**Activity**
When the string "none" is part of a line below, that line should be copied.

**Input data**
__________________________________________________

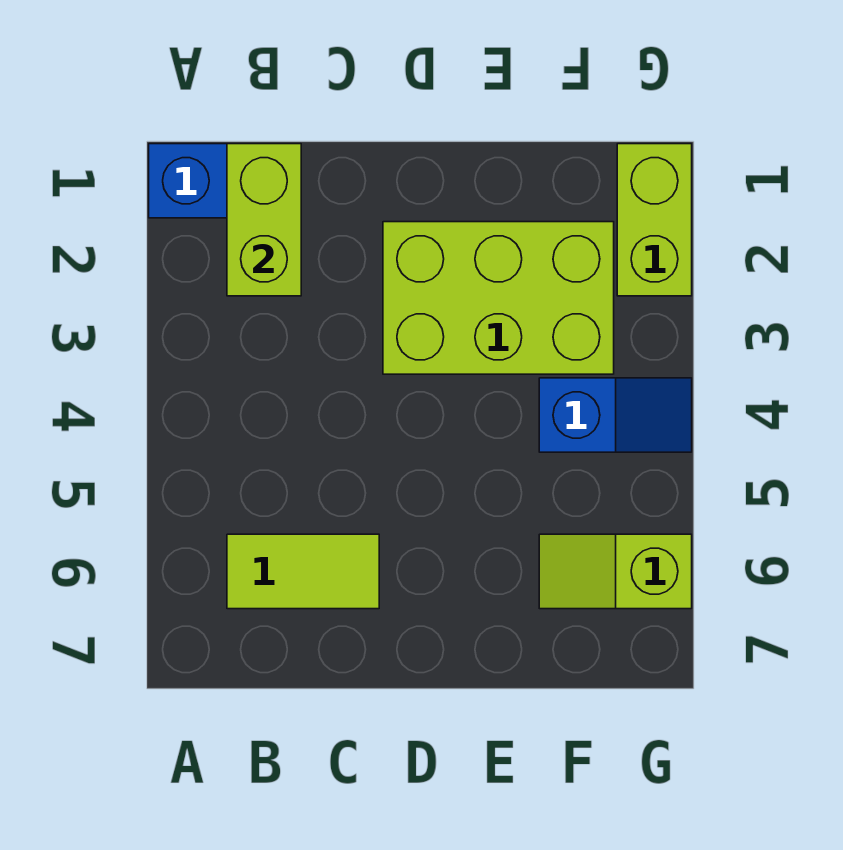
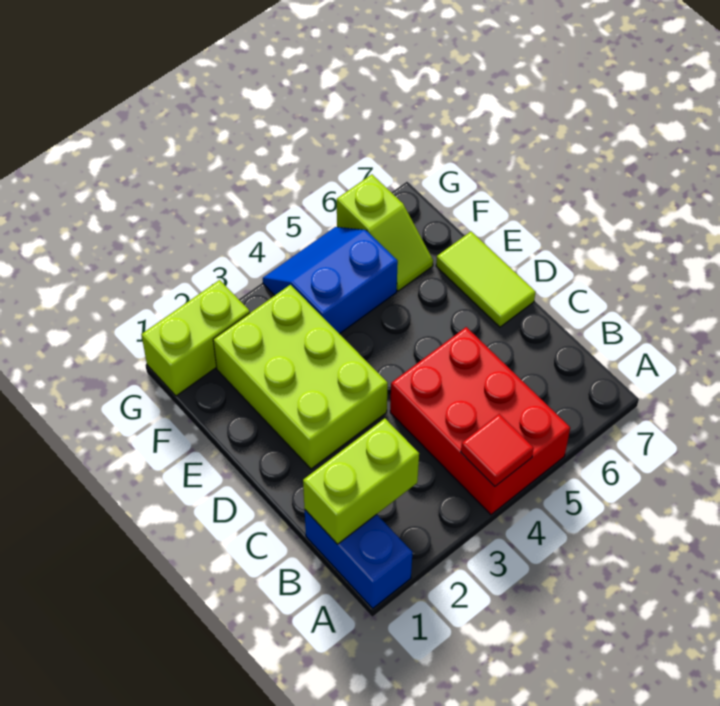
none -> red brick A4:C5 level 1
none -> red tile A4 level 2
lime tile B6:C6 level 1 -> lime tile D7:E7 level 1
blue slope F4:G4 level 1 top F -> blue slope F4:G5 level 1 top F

__________________________________________________

**Result of the exercise**
none -> red brick A4:C5 level 1
none -> red tile A4 level 2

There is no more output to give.